***** TASK MATERIAL *****
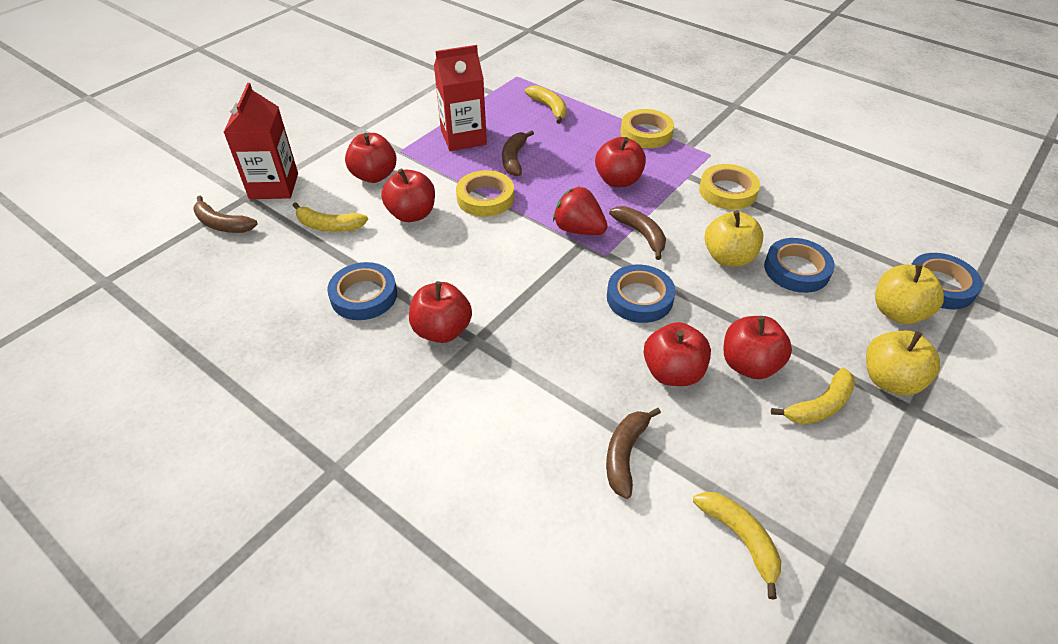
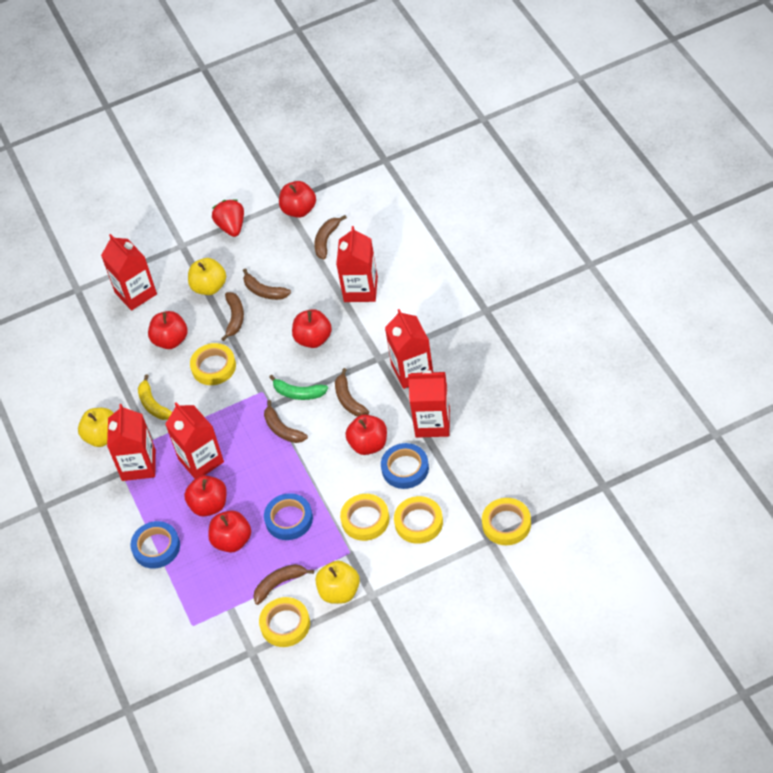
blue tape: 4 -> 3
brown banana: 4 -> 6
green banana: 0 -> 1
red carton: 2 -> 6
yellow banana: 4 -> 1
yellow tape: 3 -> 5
*****
TASK DIRECTIONS
The required output is every line above that contains the string "banana".

EXPECTED ANSWER
brown banana: 4 -> 6
green banana: 0 -> 1
yellow banana: 4 -> 1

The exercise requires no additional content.